§ What is being asked: Each line in the records below, from the one that contains "D101: diode 1N4001" to the one that contains "R102: 1.8k (CT, GND) -> 1.8k (CT, DIS)", should be reproduced exactly, the first and last included.

===== Given records =====

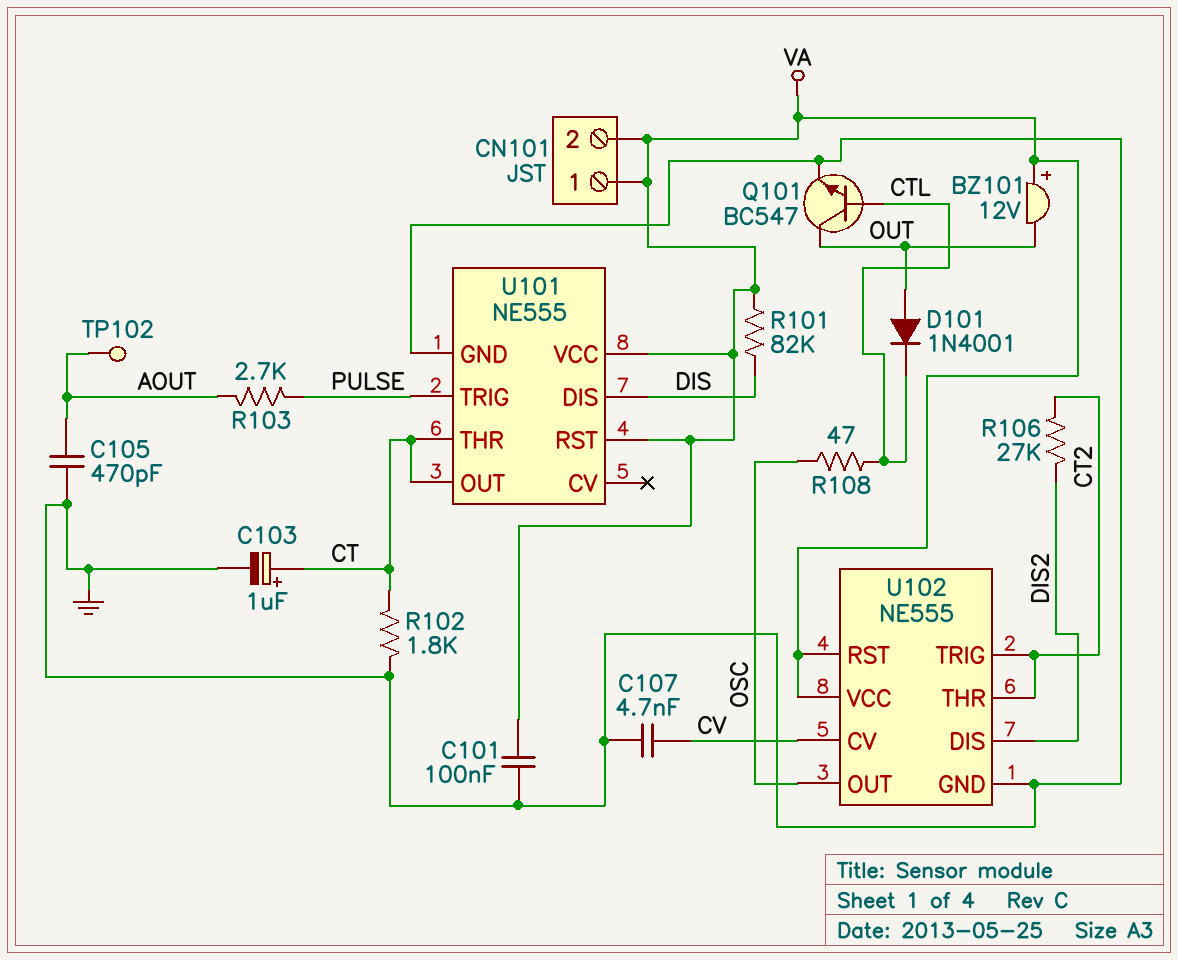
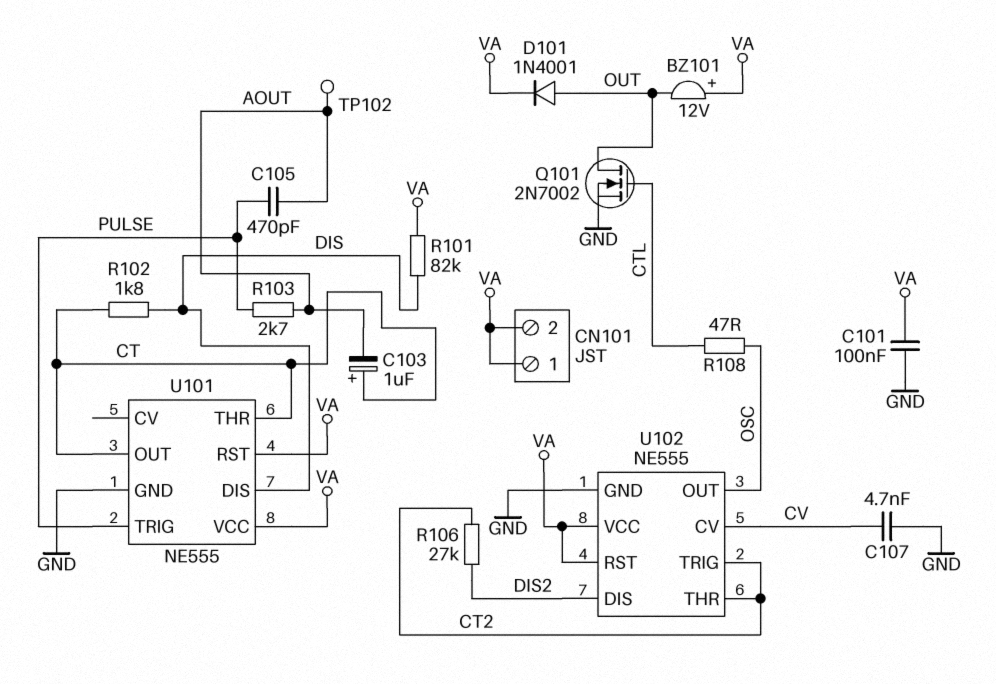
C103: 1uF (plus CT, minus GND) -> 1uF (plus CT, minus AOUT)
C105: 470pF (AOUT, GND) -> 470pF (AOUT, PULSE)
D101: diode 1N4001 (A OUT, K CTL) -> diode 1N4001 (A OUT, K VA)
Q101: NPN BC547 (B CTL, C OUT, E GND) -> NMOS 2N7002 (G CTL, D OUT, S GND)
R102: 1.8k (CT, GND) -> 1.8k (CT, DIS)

=====
===== Given records =====

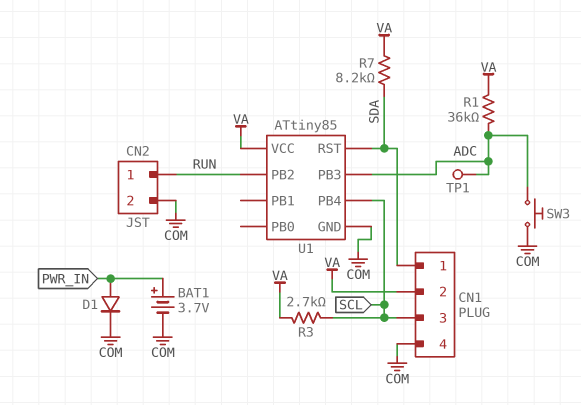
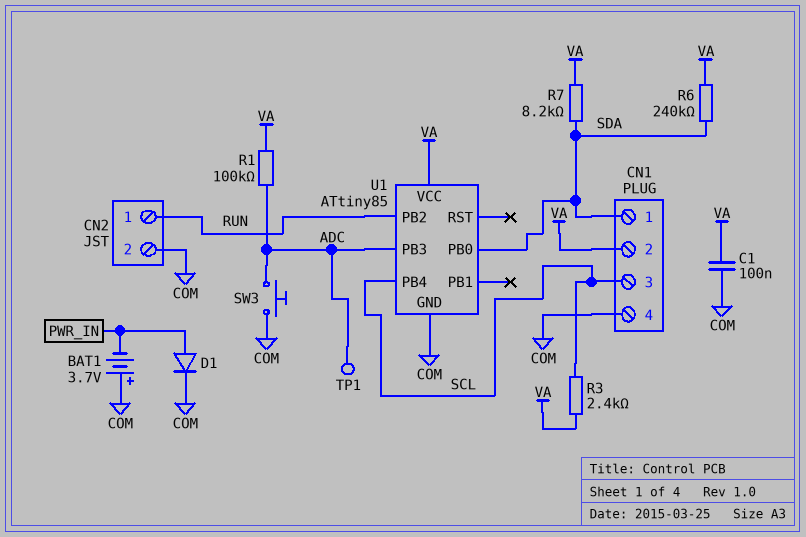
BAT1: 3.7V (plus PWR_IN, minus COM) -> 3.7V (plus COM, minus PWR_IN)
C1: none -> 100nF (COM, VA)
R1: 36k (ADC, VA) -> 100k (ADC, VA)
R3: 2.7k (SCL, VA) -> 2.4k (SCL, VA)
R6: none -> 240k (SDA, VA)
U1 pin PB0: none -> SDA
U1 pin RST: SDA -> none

=====

§ Written solution:
D101: diode 1N4001 (A OUT, K CTL) -> diode 1N4001 (A OUT, K VA)
Q101: NPN BC547 (B CTL, C OUT, E GND) -> NMOS 2N7002 (G CTL, D OUT, S GND)
R102: 1.8k (CT, GND) -> 1.8k (CT, DIS)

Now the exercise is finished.